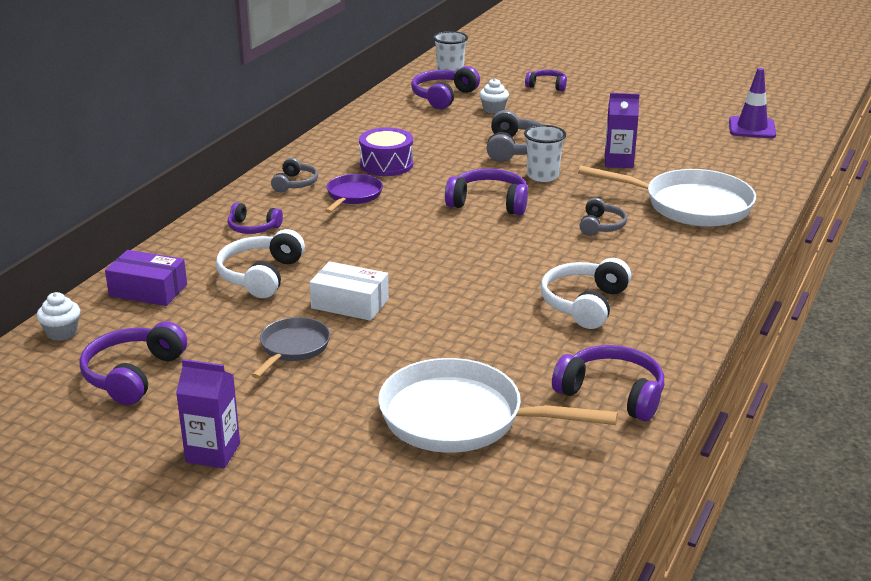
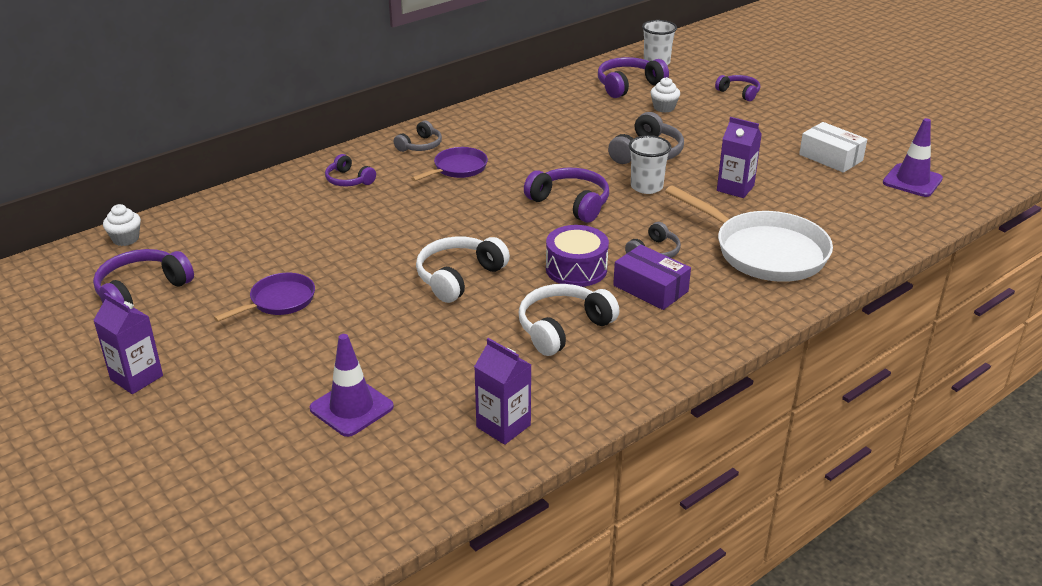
camera: 25 degrees right, 5 degrees up
purple box [105,250,187,306] -> purple box moved to [613,245,691,310]
white headphones [216,229,305,298] -> white headphones moved to [416,236,510,303]
grey pan [252,317,330,378] -> purple pan [214,273,315,322]
white box [310,261,389,321] -> white box moved to [799,122,868,173]
purple drum [359,128,413,176] -> purple drum moved to [546,225,609,287]
white pan [378,358,618,453] -> purple traffic cone [310,334,394,437]
purple headphones [552,345,664,421] -> purple carton [474,338,531,445]

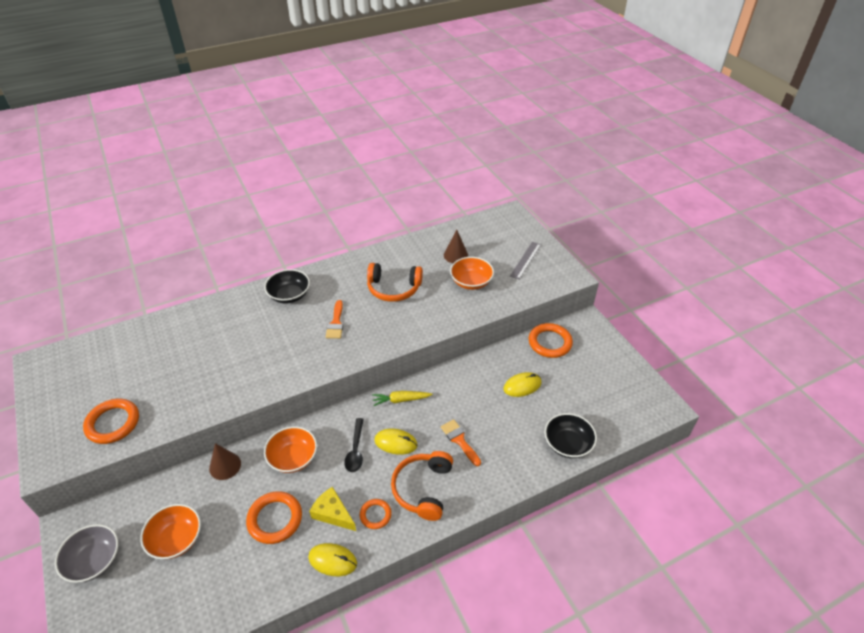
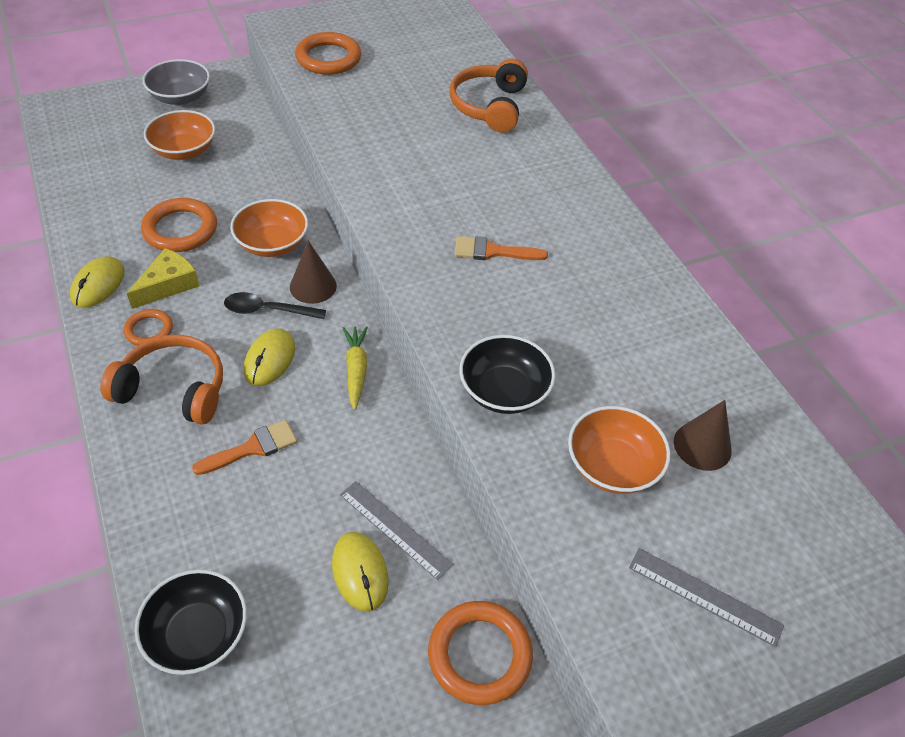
camera: 90 degrees right, 5 degrees up
brown cone [209,443,241,480] -> brown cone moved to [290,240,337,304]
black bowl [264,269,310,303] -> black bowl moved to [459,335,555,414]
orange headphones [367,263,423,302] -> orange headphones moved to [450,59,528,133]
none -> grey ruler [340,481,453,580]

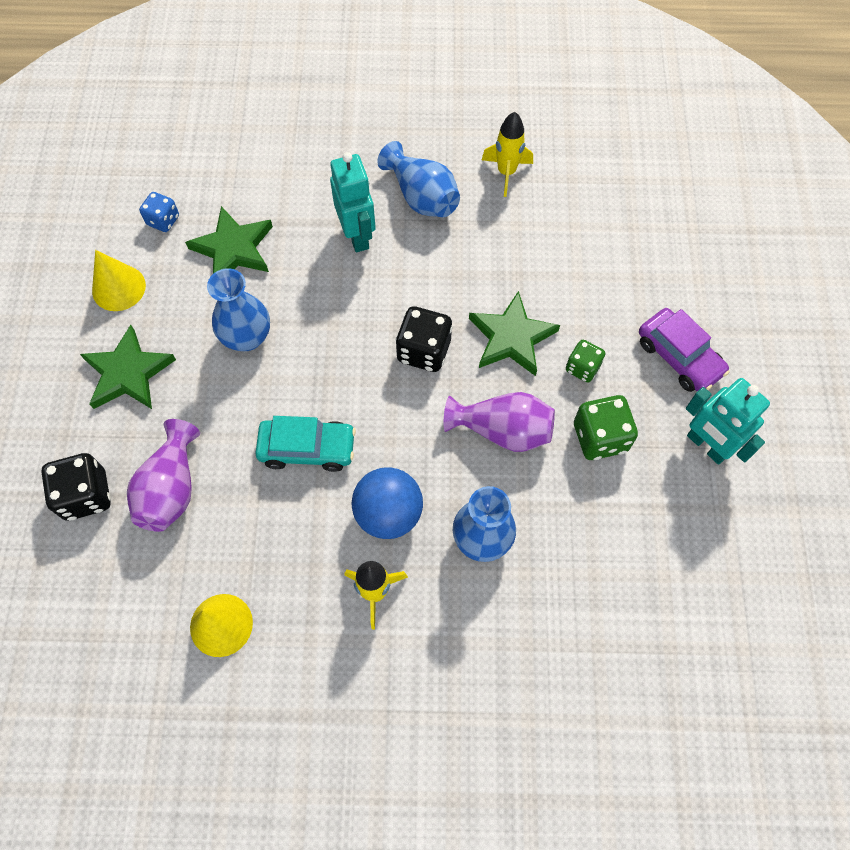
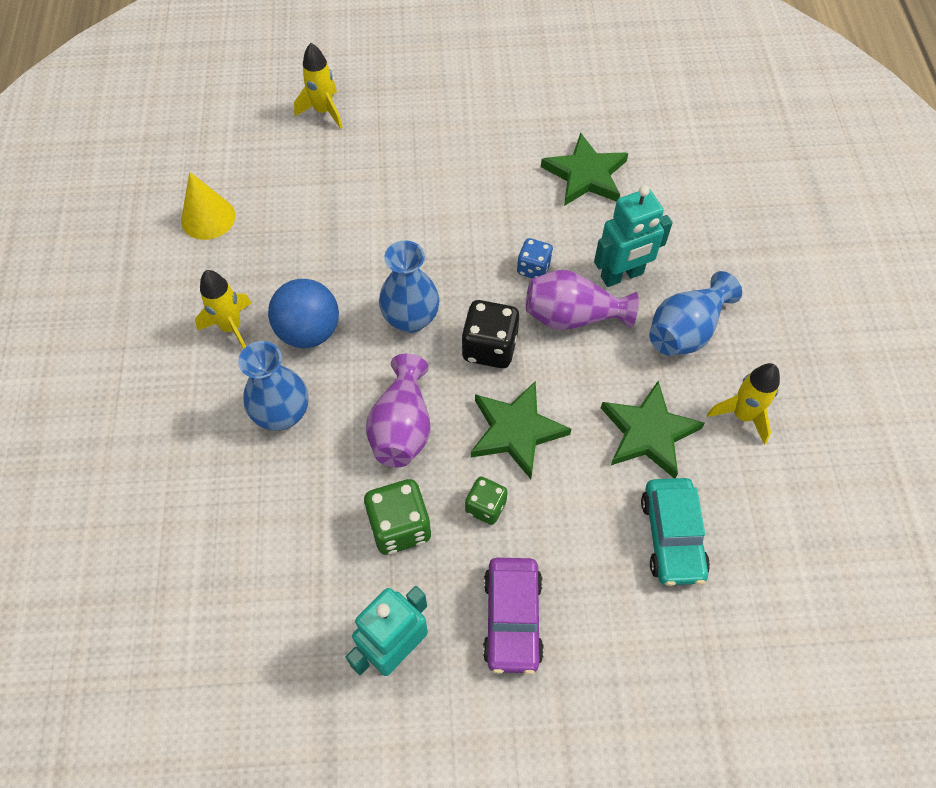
camera: 85 degrees right, 5 degrees down
black dice [41,453,111,521] -> yellow rocket [294,43,343,129]
green star [80,325,176,409] -> green star moved to [601,381,705,478]
yellow cone [92,250,146,311] -> none
purple vase [127,419,200,532] -> purple vase moved to [526,270,639,330]
blue dice [139,192,179,232] -> blue dice moved to [517,238,553,278]
blue vase [207,268,270,351] -> blue vase moved to [379,240,439,333]
turquoise car [255,416,356,472] -> turquoise car moved to [641,478,710,586]
purple car [639,308,730,392] -> purple car turned 45 degrees counterclockwise [483,558,544,674]

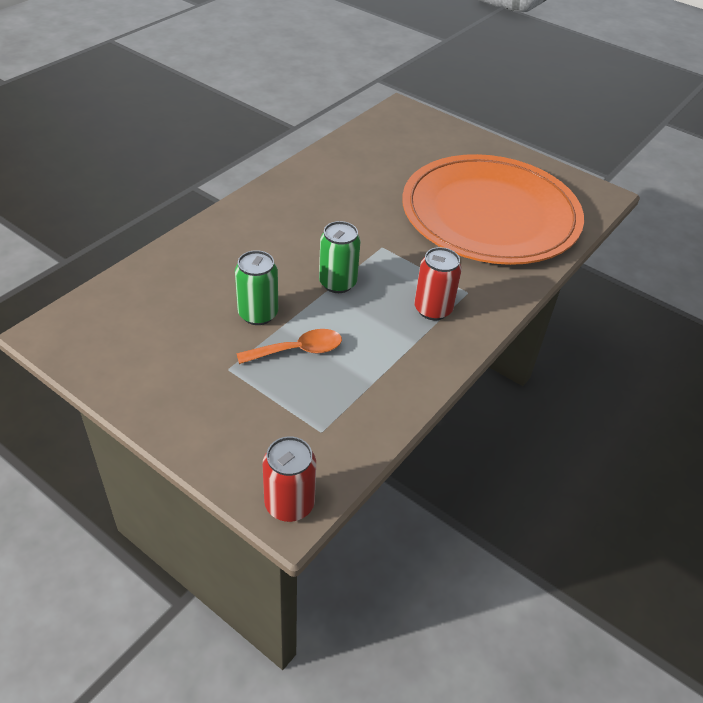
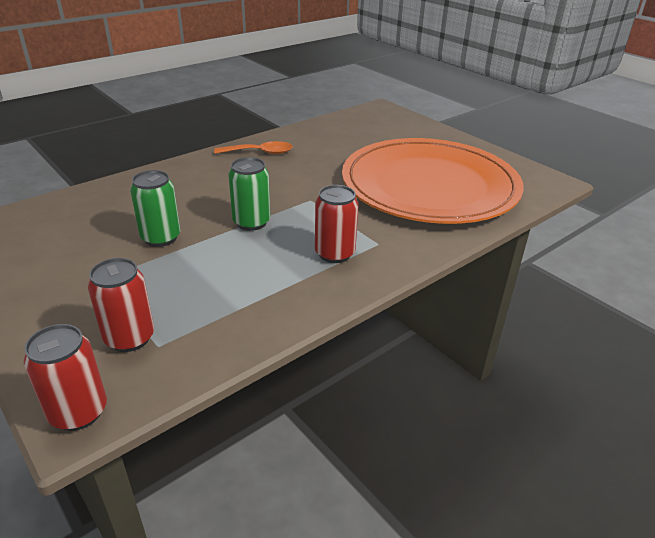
camera: 15 degrees right, 10 degrees down
orange spoon [236,329,342,364] -> orange spoon moved to [214,141,293,154]
none -> red can [88,258,154,352]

▶ **About this task**: Copy every line of the data that holds the string "yellow".

▶ **Answer box**:
black dice [41,453,111,521] -> yellow rocket [294,43,343,129]
yellow cone [92,250,146,311] -> none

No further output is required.